[Work required]
Copy the lines below as they are; omit the images they contain.

*** Information given Section Begins ***

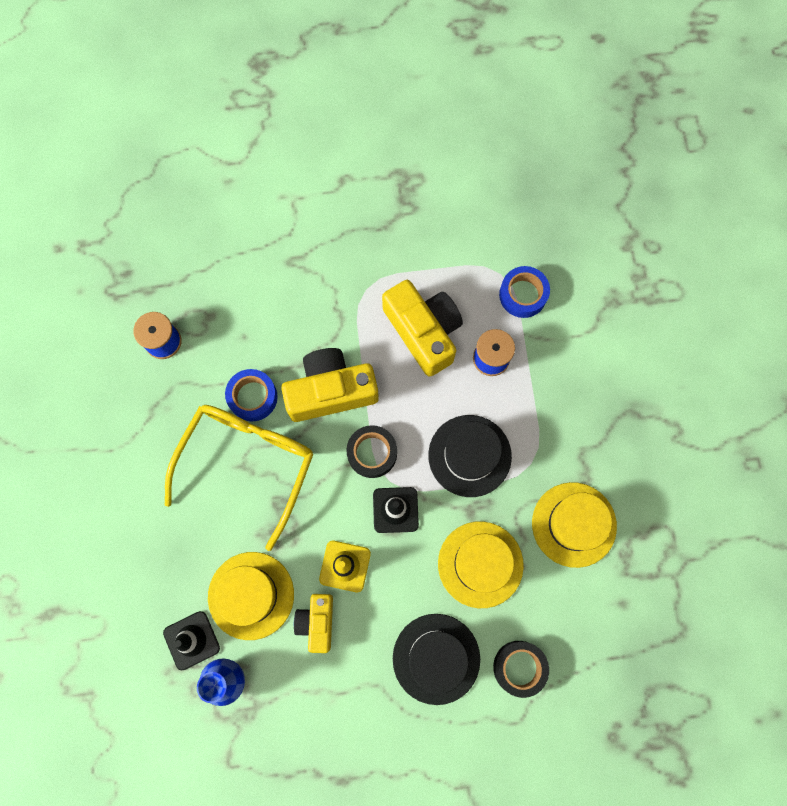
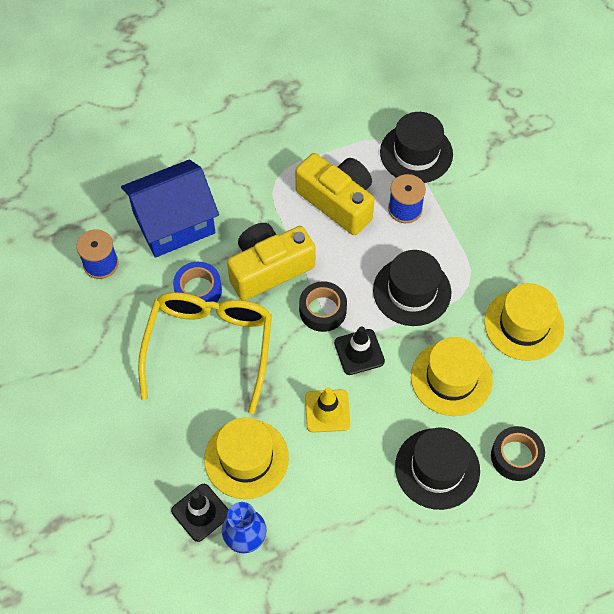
camera: 15 degrees left, 15 degrees down
(248, 313) = (174, 223): none -> blue house
(317, 622) = (316, 465): yellow camera -> none
(523, 295) = (416, 153): blue tape -> black hat

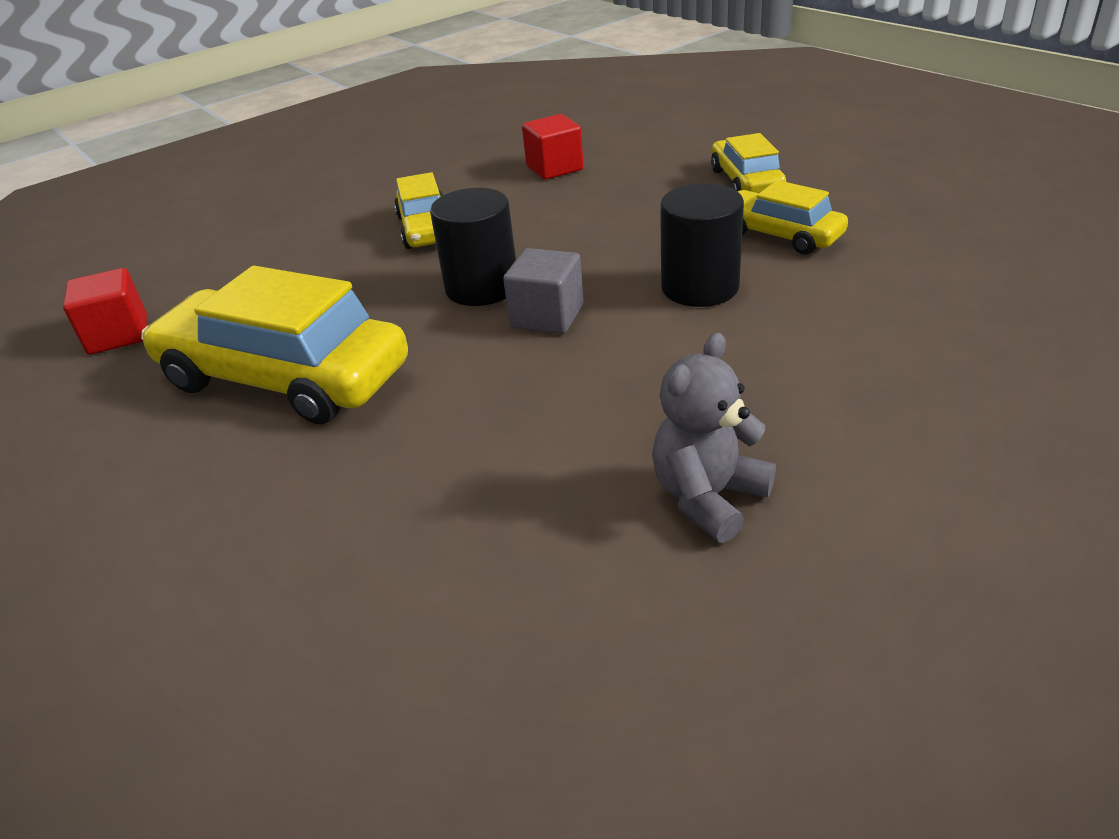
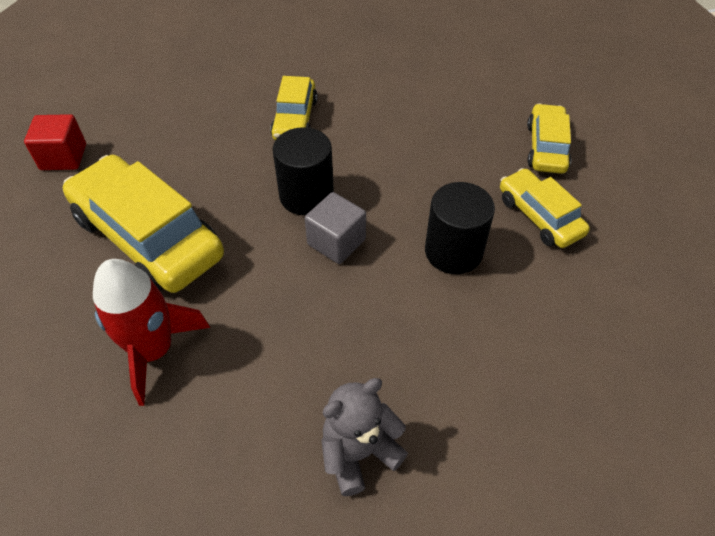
camera: 15 degrees right, 15 degrees up
(354, 483) = (153, 350): none -> red rocket
(554, 168) = (413, 82): red cube -> none

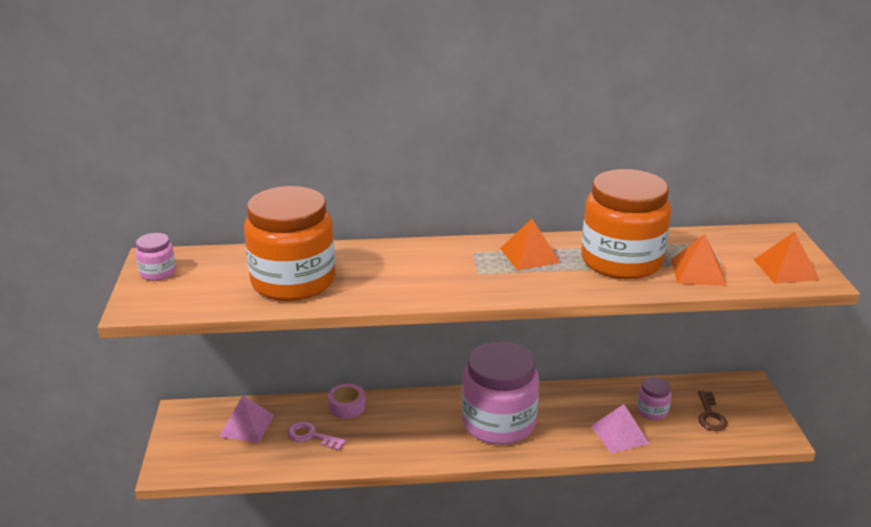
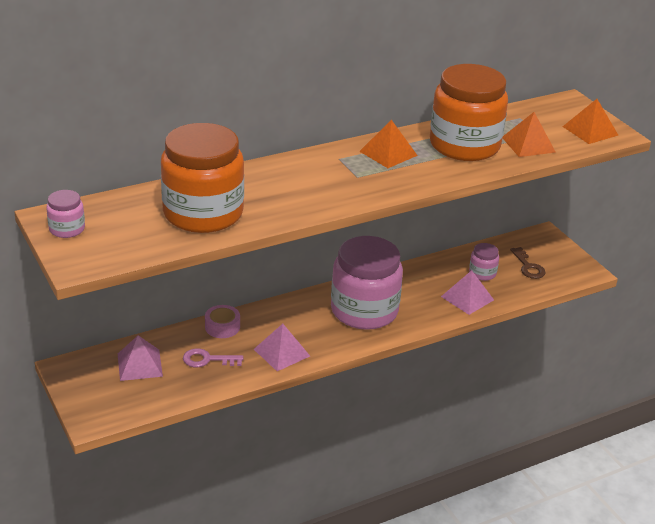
camera: 25 degrees left, 5 degrees up
(387, 446) = (281, 352): none -> pink pyramid

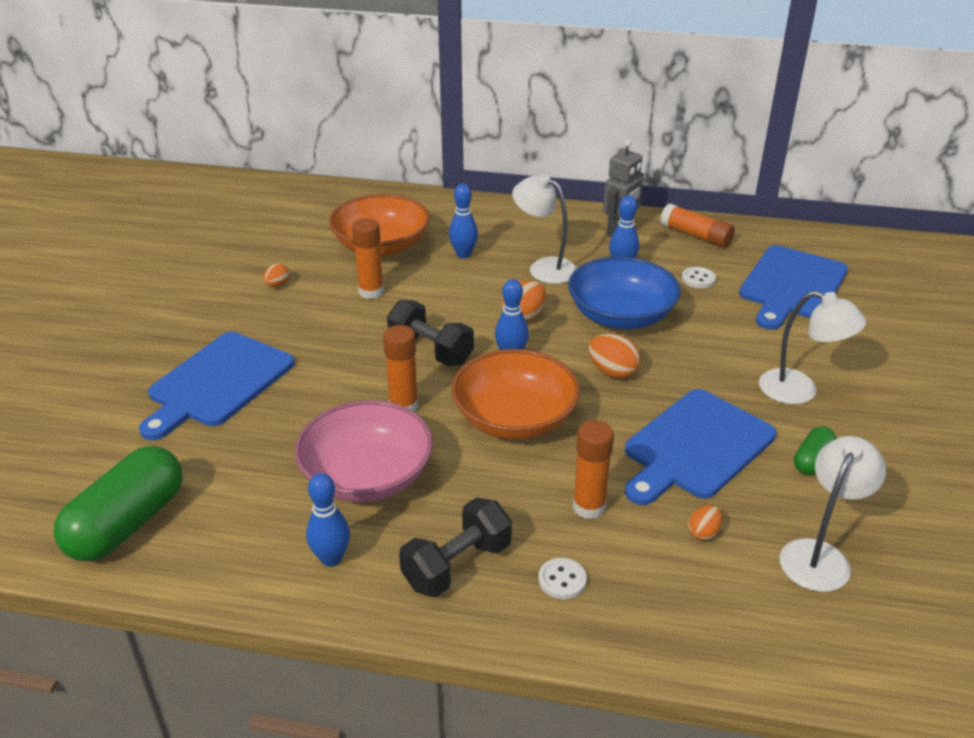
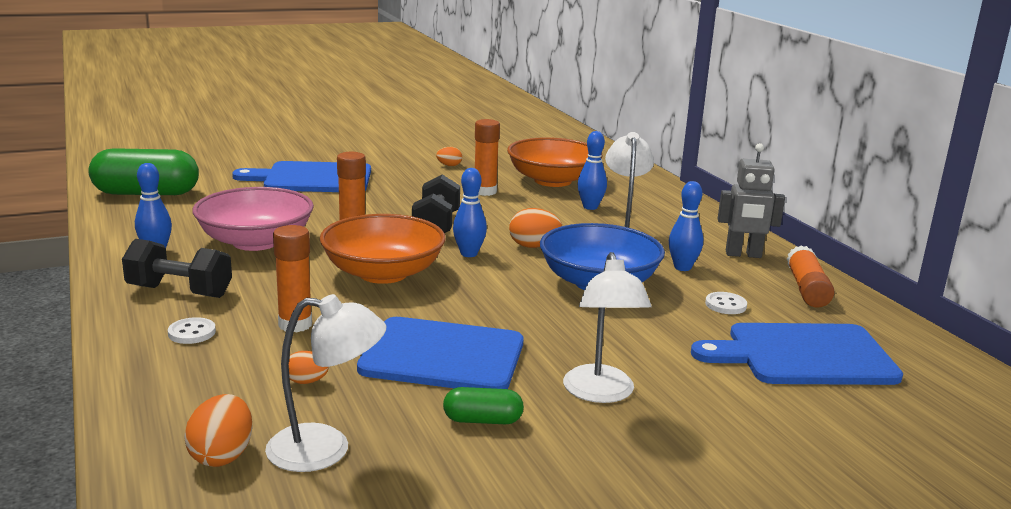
camera: 55 degrees right, 15 degrees down
(612, 372) = (503, 296): orange egg -> orange egg (222, 455)

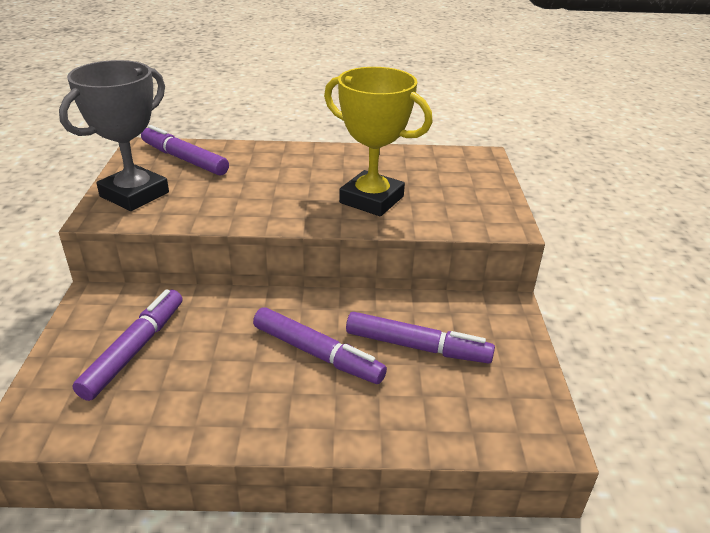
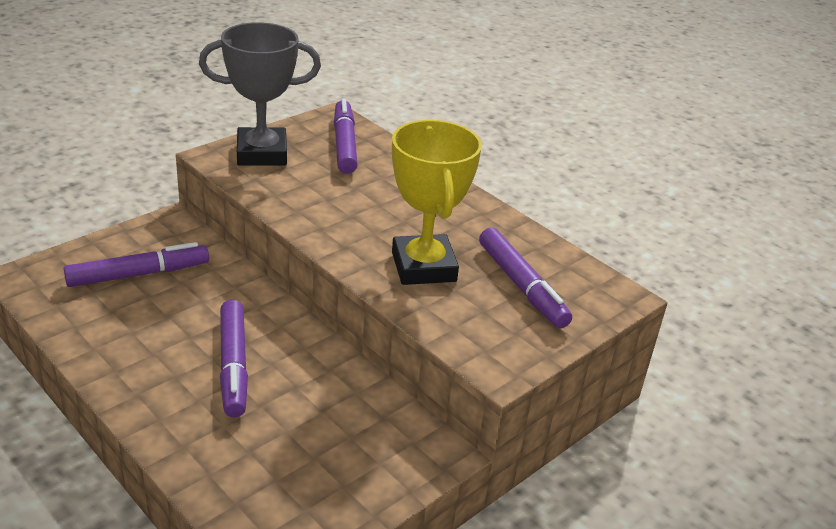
camera: 45 degrees right, 0 degrees up
(417, 346) = (308, 418): purple marker -> purple marker (522, 286)

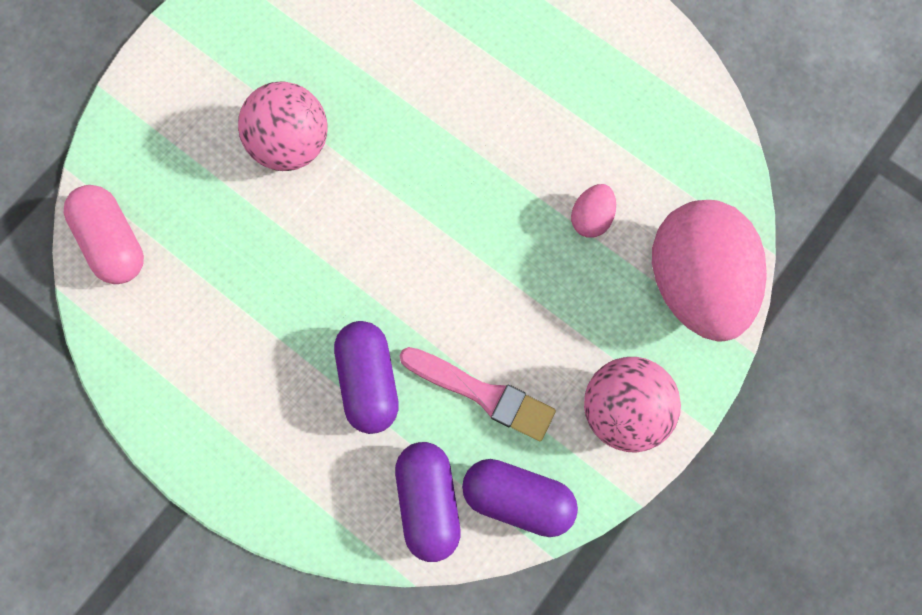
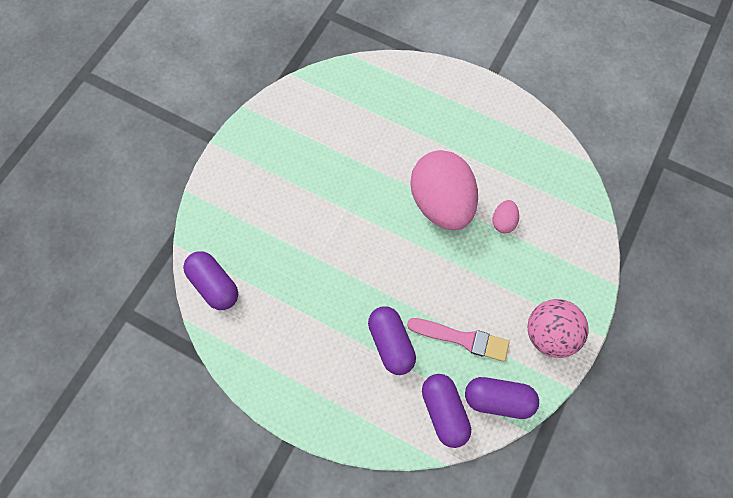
camera: 10 degrees left, 5 degrees down
(113, 242) = (214, 285): pink capsule -> purple capsule
(290, 145) = (312, 207): pink ball -> none
(695, 284) = (574, 250): pink egg -> pink egg (441, 203)

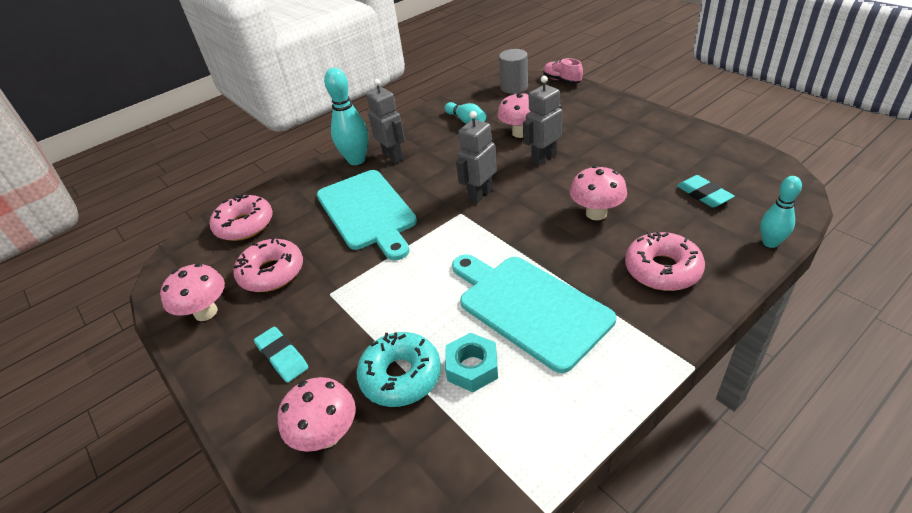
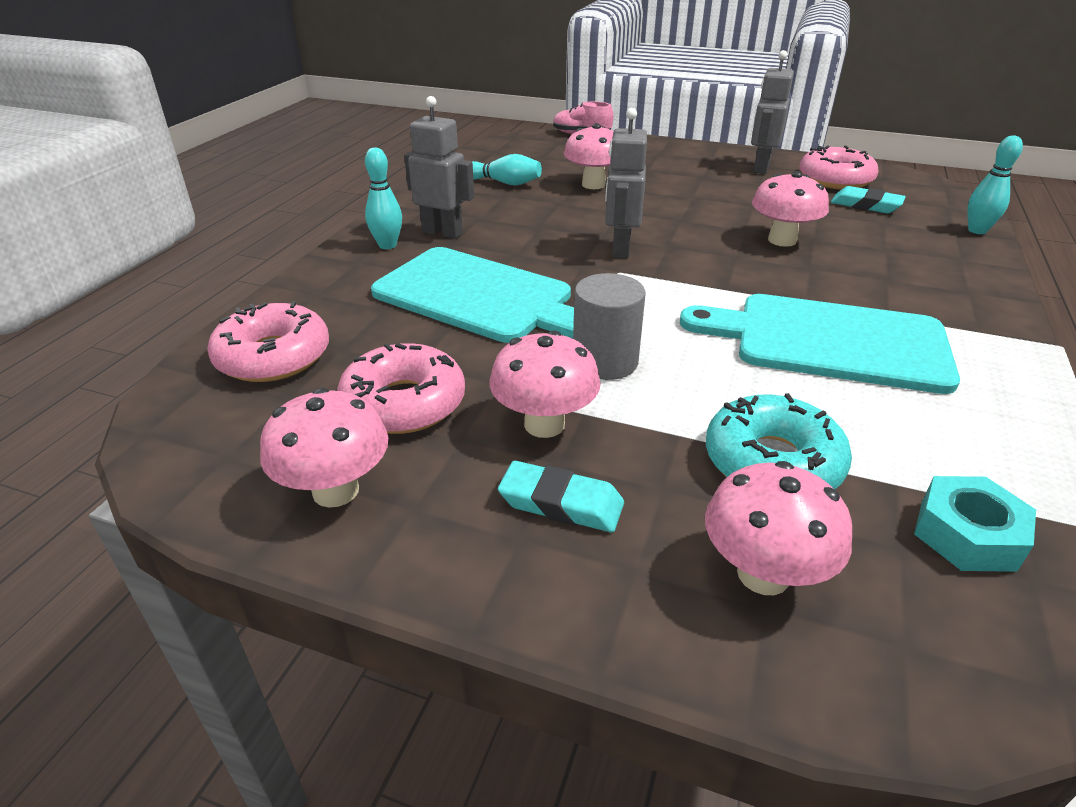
camera: 35 degrees left, 5 degrees down
(318, 308) = (544, 424): none -> pink mushroom
(356, 160) = (387, 245): turquoise bowling pin -> turquoise bowling pin, size x0.62
(472, 367) = (848, 421): turquoise nut -> turquoise nut (967, 534)
(514, 87) = (528, 146): grey cylinder -> grey cylinder (605, 361)
(543, 158) = (653, 203): grey robot -> grey robot (760, 168)
(662, 269) = (916, 273): pink donut -> pink donut (835, 180)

*** Information given Section Ends ***

[Answer area]
camera: 15 degrees left, 15 degrees down
(248, 313) = (174, 223): none -> blue house
(317, 622) = (316, 465): yellow camera -> none
(523, 295) = (416, 153): blue tape -> black hat

camera: 15 degrees right, 15 degrees up
(354, 483) = (153, 350): none -> red rocket
(554, 168) = (413, 82): red cube -> none

camera: 25 degrees left, 5 degrees up
(387, 446) = (281, 352): none -> pink pyramid

camera: 55 degrees right, 15 degrees down
(612, 372) = (503, 296): orange egg -> orange egg (222, 455)

camera: 45 degrees right, 0 degrees up
(417, 346) = (308, 418): purple marker -> purple marker (522, 286)

camera: 10 degrees left, 5 degrees down
(113, 242) = (214, 285): pink capsule -> purple capsule
(290, 145) = (312, 207): pink ball -> none
(695, 284) = (574, 250): pink egg -> pink egg (441, 203)

camera: 35 degrees left, 5 degrees down
(318, 308) = (544, 424): none -> pink mushroom
(356, 160) = (387, 245): turquoise bowling pin -> turquoise bowling pin, size x0.62
(472, 367) = (848, 421): turquoise nut -> turquoise nut (967, 534)
(514, 87) = (528, 146): grey cylinder -> grey cylinder (605, 361)
(543, 158) = (653, 203): grey robot -> grey robot (760, 168)
(662, 269) = (916, 273): pink donut -> pink donut (835, 180)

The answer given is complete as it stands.